→ **Aim of the exercise**: Copy out nothing but the lines from the one holding "TFT pin SDI: D4 -> D0" through the end of the entries below, exactly as written and without the pictures.

Segment Start: Entries supplied

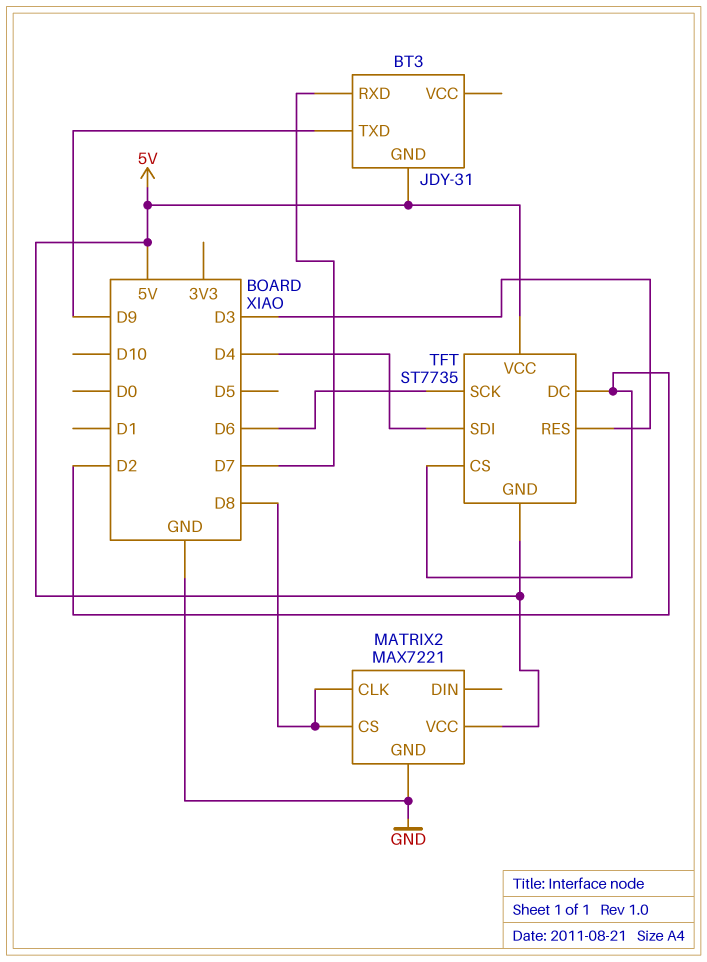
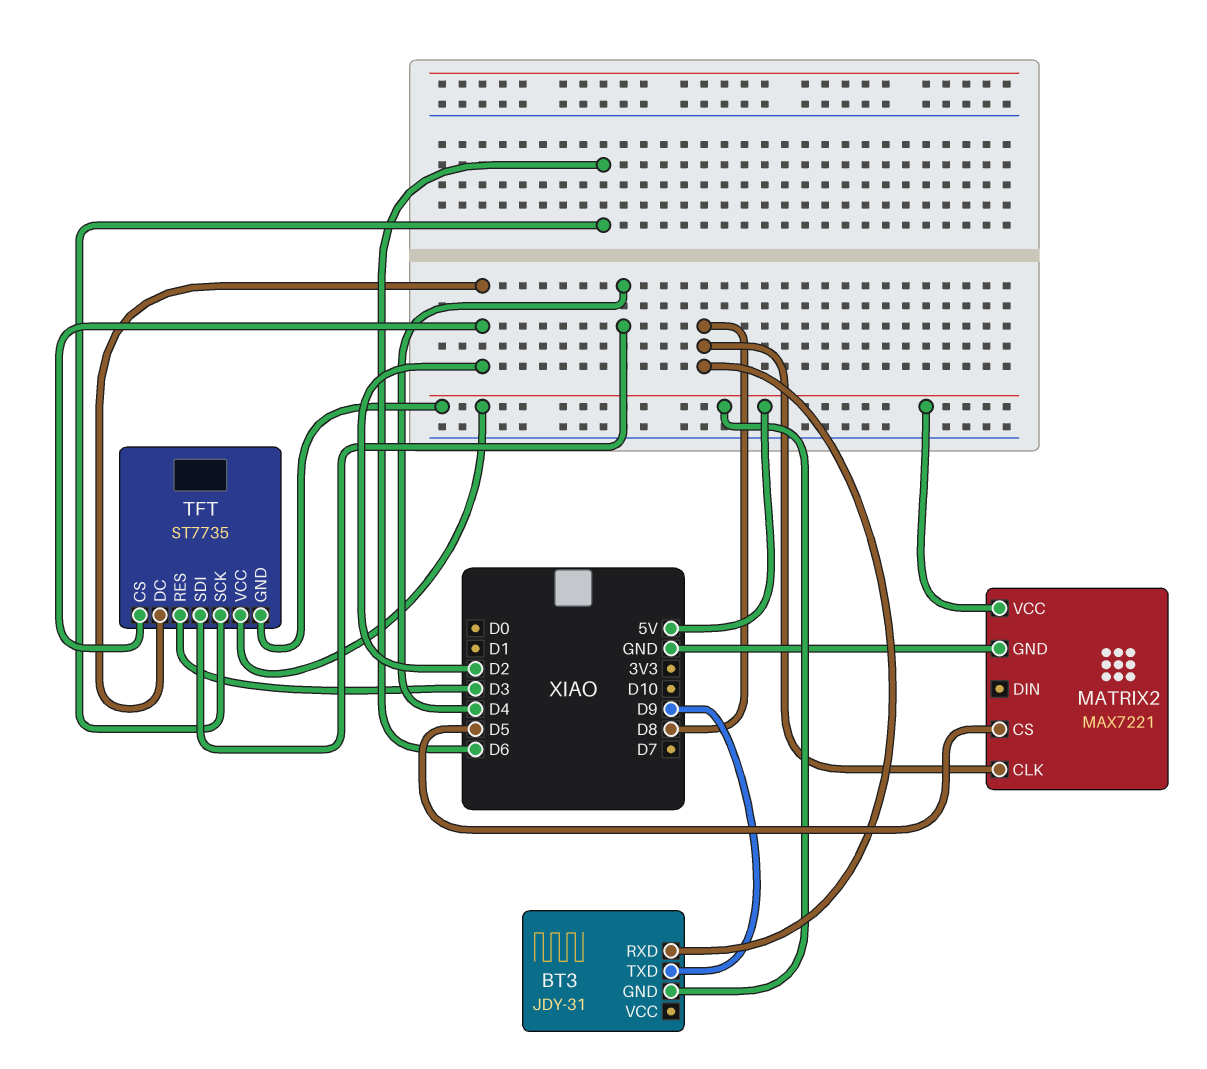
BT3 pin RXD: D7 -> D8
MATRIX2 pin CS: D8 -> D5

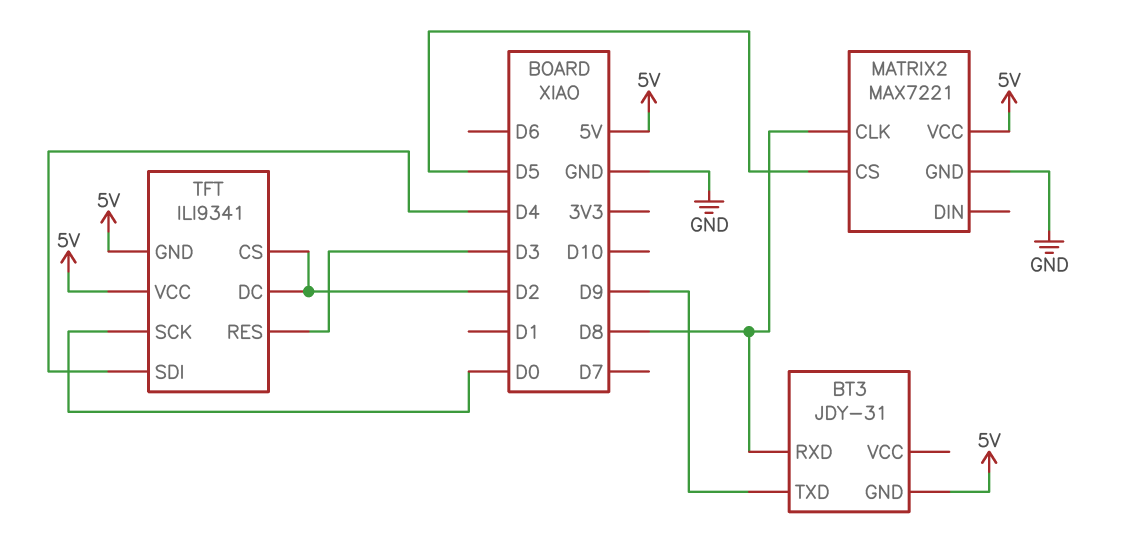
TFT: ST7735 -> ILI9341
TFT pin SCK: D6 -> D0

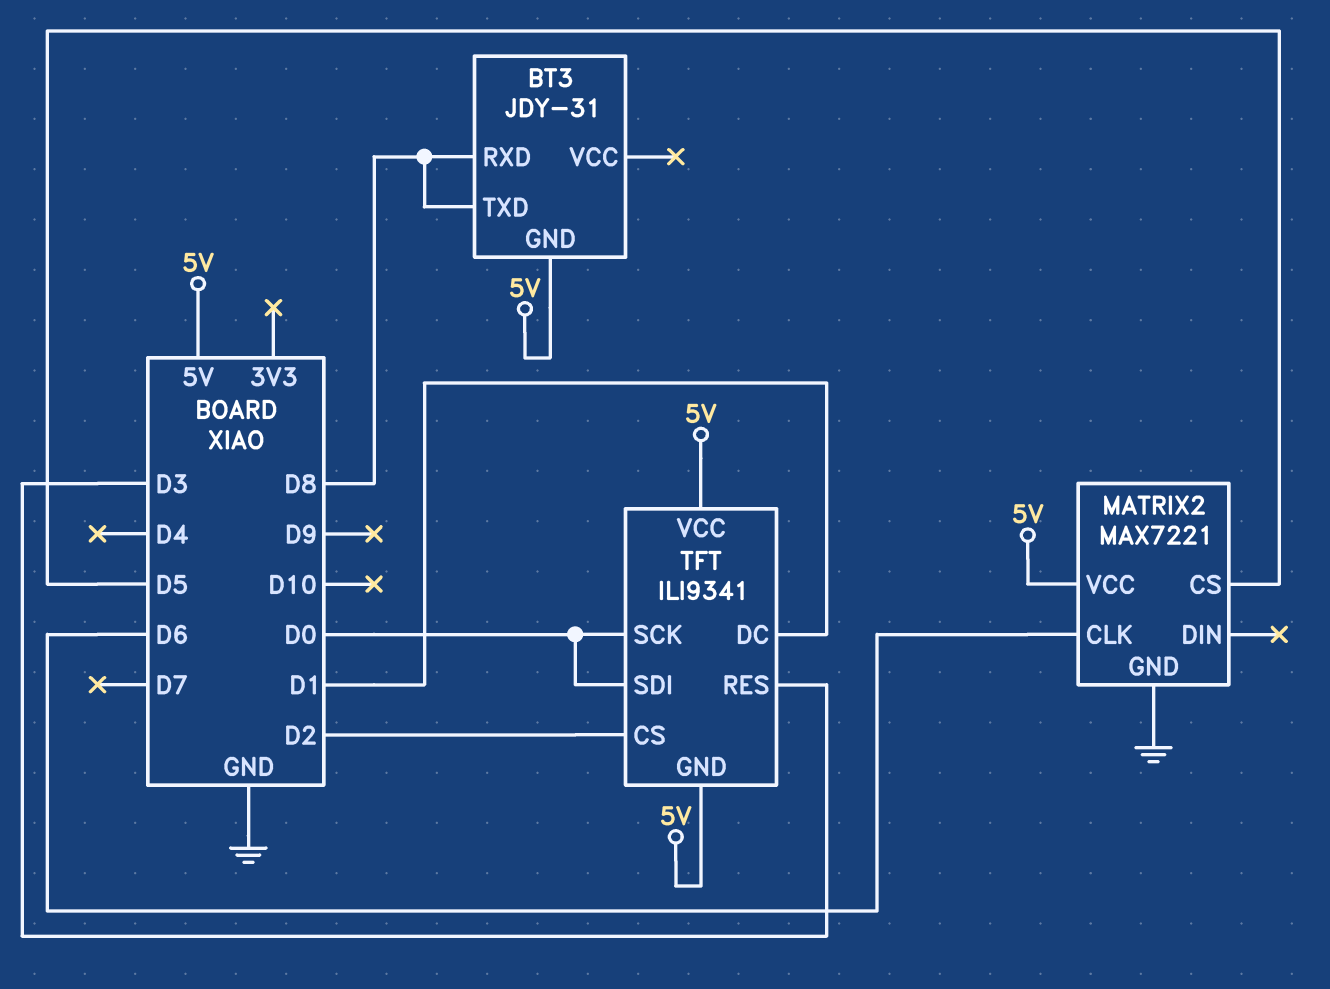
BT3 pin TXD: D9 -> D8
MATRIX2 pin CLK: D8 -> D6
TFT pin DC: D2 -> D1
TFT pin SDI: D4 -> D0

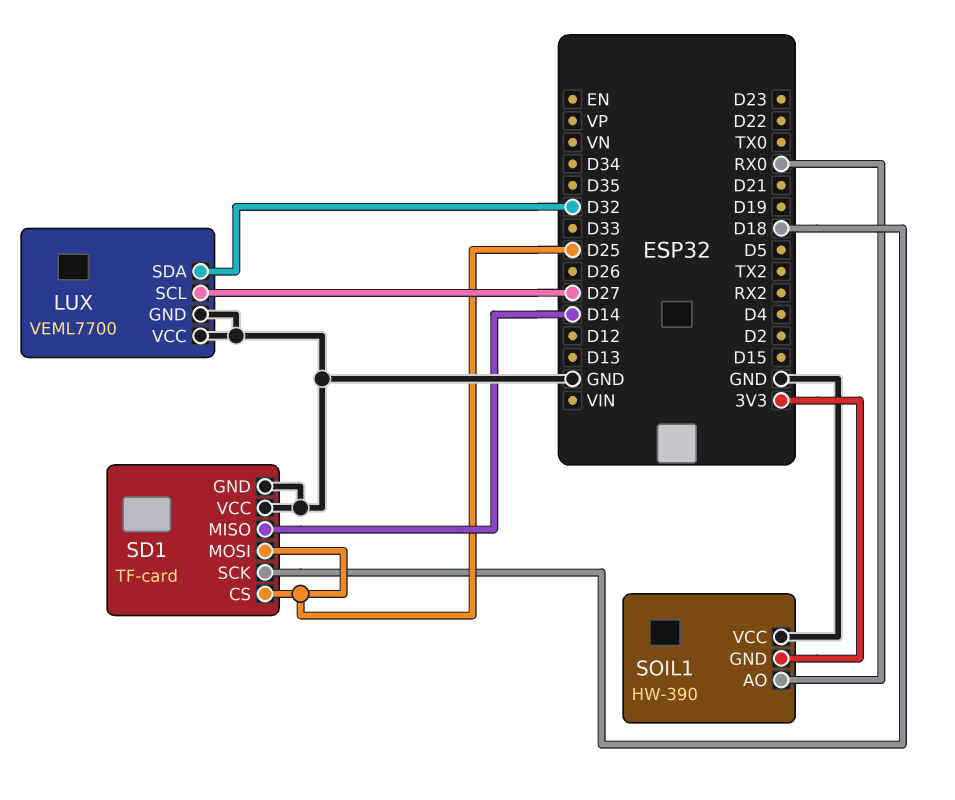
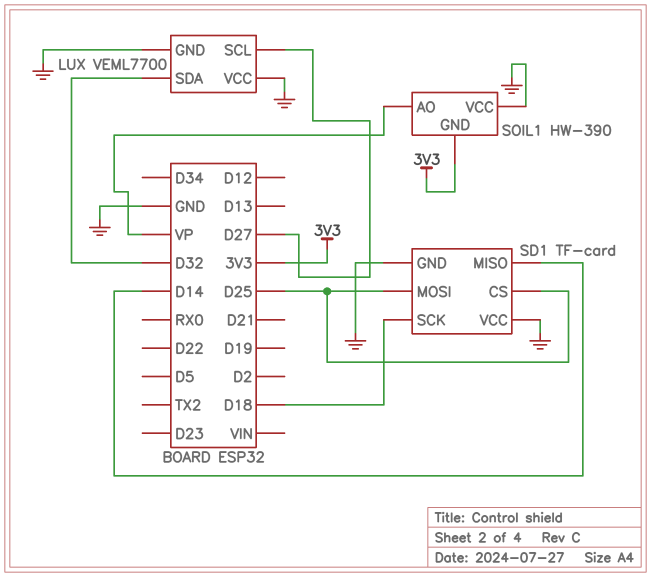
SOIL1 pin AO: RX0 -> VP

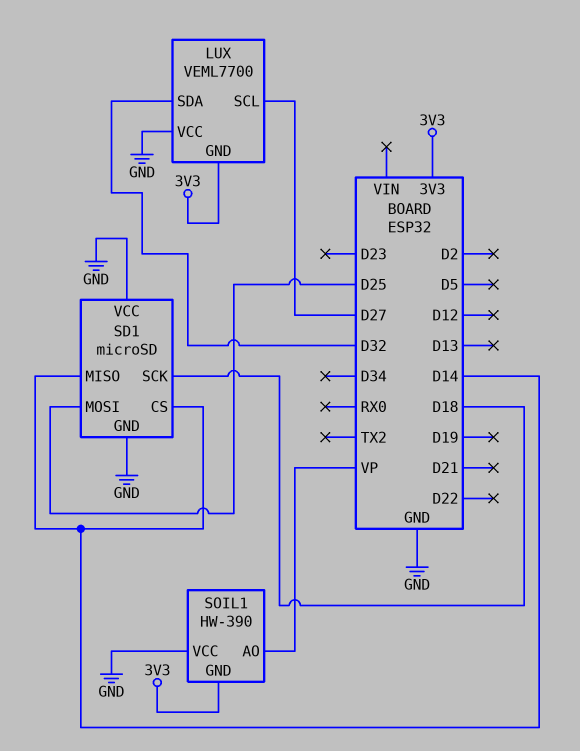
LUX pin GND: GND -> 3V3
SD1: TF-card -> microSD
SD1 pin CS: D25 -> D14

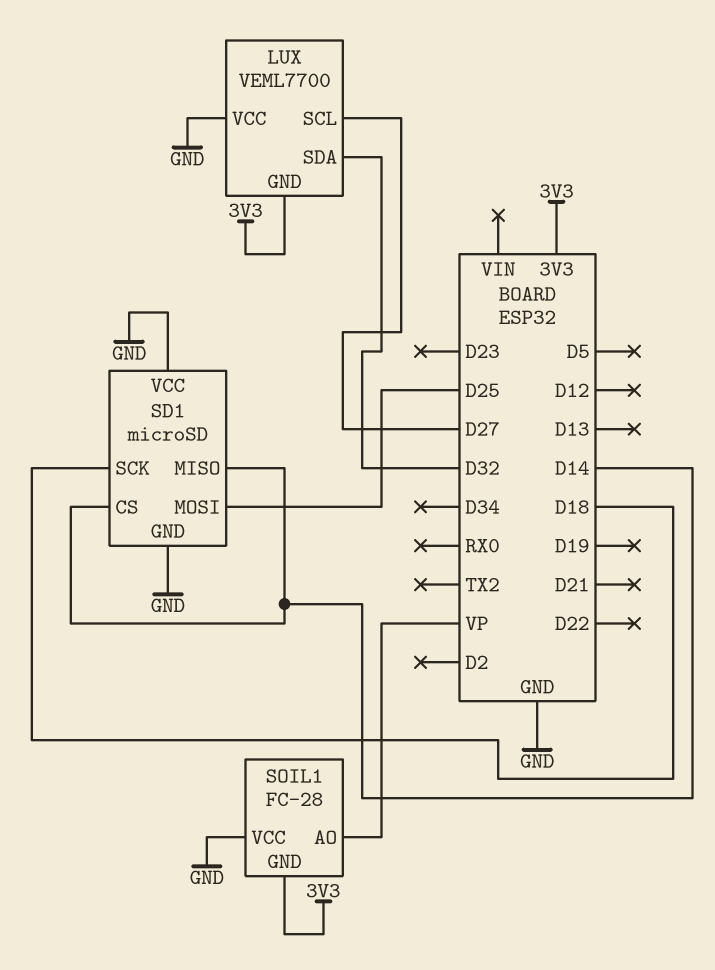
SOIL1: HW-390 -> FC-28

Segment End: Entries supplied

→ **Problem solution**:
TFT pin SDI: D4 -> D0

SOIL1 pin AO: RX0 -> VP

LUX pin GND: GND -> 3V3
SD1: TF-card -> microSD
SD1 pin CS: D25 -> D14

SOIL1: HW-390 -> FC-28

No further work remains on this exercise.